What you should do: Only these lines of the data below are wanted: the one with "grey bottle: [140,233,194,339]", the one with "grey cup: [248,597,309,674]", and any lines between them, each repeated exactly.

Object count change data

::::

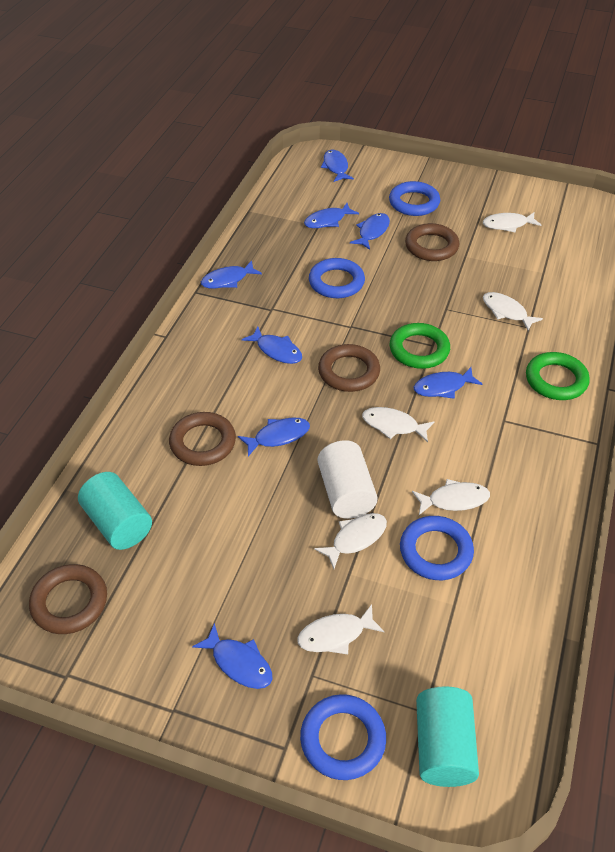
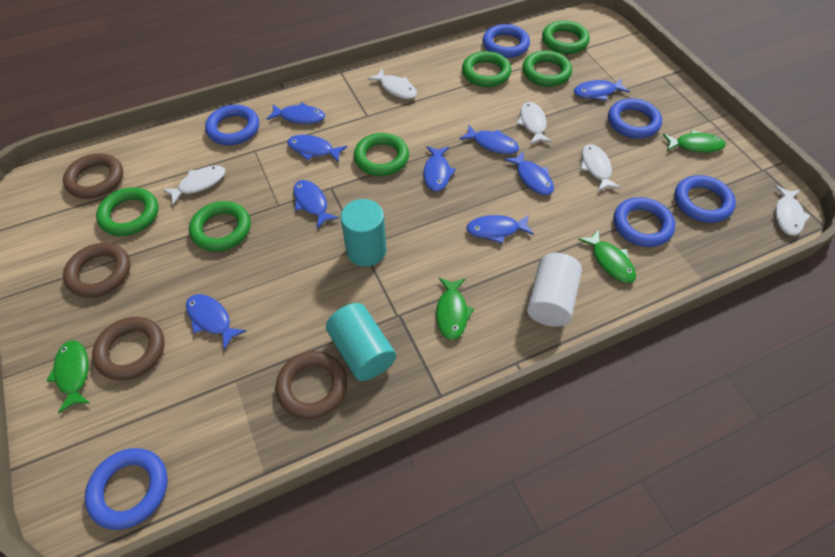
blue fish: [192,623,273,689] [201,260,262,288] [238,418,310,456] [242,327,302,364] [304,203,359,228] [321,150,354,182] [350,213,390,250] [414,367,483,399] = 8 -> [186,294,246,349] [267,103,325,124] [287,135,347,163] [293,180,339,228] [423,146,456,192] [459,125,519,154] [466,215,534,244] [504,151,554,195] [574,79,630,101] = 9
blue ring: [300,694,386,780] [309,258,365,298] [389,181,440,216] [400,516,474,580] = 4 -> [85,448,168,530] [205,105,259,145] [483,24,530,58] [608,98,662,139] [614,197,675,247] [674,175,736,223] = 6
green fish: none = 0 -> [47,340,90,413] [436,278,474,340] [578,229,636,283] [663,130,726,153] = 4
green ring: [390,323,450,369] [526,352,590,400] = 2 -> [96,187,158,236] [189,201,251,251] [354,133,409,176] [462,51,512,87] [522,51,572,87] [542,20,590,54] = 6
white fish: [297,604,384,654] [314,513,387,569] [362,407,434,442] [412,479,490,515] [483,212,541,233] [483,292,543,331] = 6 -> [162,165,226,204] [368,69,417,99] [517,102,552,144] [580,144,621,191] [775,185,811,236] = 5

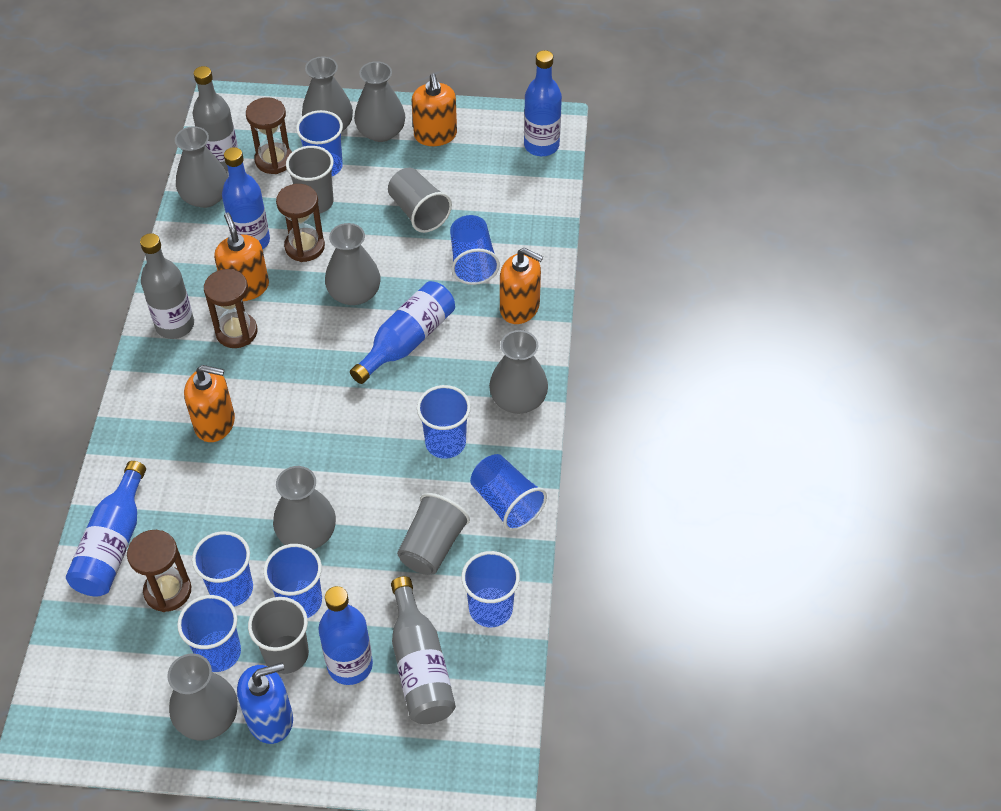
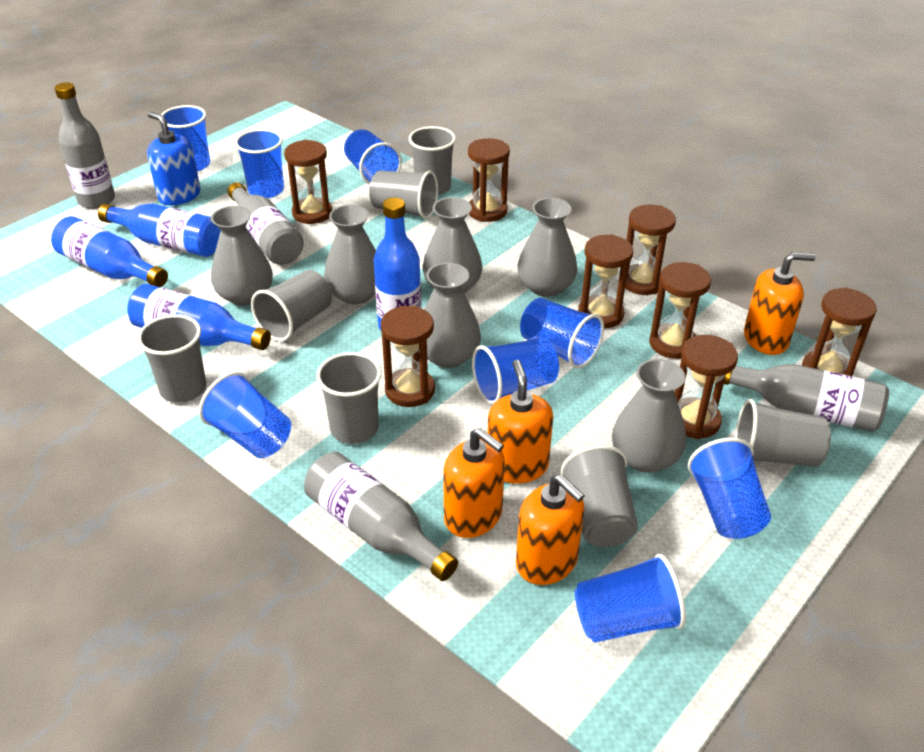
blue bottle: [66,461,146,597] [222,147,270,249] [319,586,373,685] [350,281,455,384] [524,50,562,156] = 5 -> [51,216,168,287] [98,204,221,257] [127,284,271,350] [374,198,422,330] = 4
brown hourglass: [127,530,191,612] [204,269,257,348] [246,97,292,174] [276,184,325,262] = 4 -> [284,140,332,224] [381,306,435,407] [468,138,510,222] [578,234,633,328] [625,204,676,295] [649,262,711,359] [675,335,738,439] [802,288,877,376] = 8
grey bottle: [140,233,194,339] [193,66,238,171] [391,576,456,724] = 3 -> [55,82,115,209] [228,182,304,265] [304,452,458,581] [724,364,889,432] = 4
grey cup: [248,597,309,674] [286,146,334,213] [388,168,452,233] [397,493,470,575] = 4 -> [137,314,206,403] [251,270,332,341] [316,352,382,444] [369,171,438,219] [409,126,456,195] [561,445,638,547] [735,399,831,467] = 7
grey vase: [167,653,238,741] [175,126,228,208] [273,466,336,549] [302,57,353,131] [325,223,381,305] [354,61,405,142] [489,330,548,414] = 7 -> [211,206,273,306] [324,205,376,304] [422,197,482,293] [424,262,481,368] [517,198,577,297] [612,359,686,473] = 6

::::

Task answer:
grey bottle: [140,233,194,339] [193,66,238,171] [391,576,456,724] = 3 -> [55,82,115,209] [228,182,304,265] [304,452,458,581] [724,364,889,432] = 4
grey cup: [248,597,309,674] [286,146,334,213] [388,168,452,233] [397,493,470,575] = 4 -> [137,314,206,403] [251,270,332,341] [316,352,382,444] [369,171,438,219] [409,126,456,195] [561,445,638,547] [735,399,831,467] = 7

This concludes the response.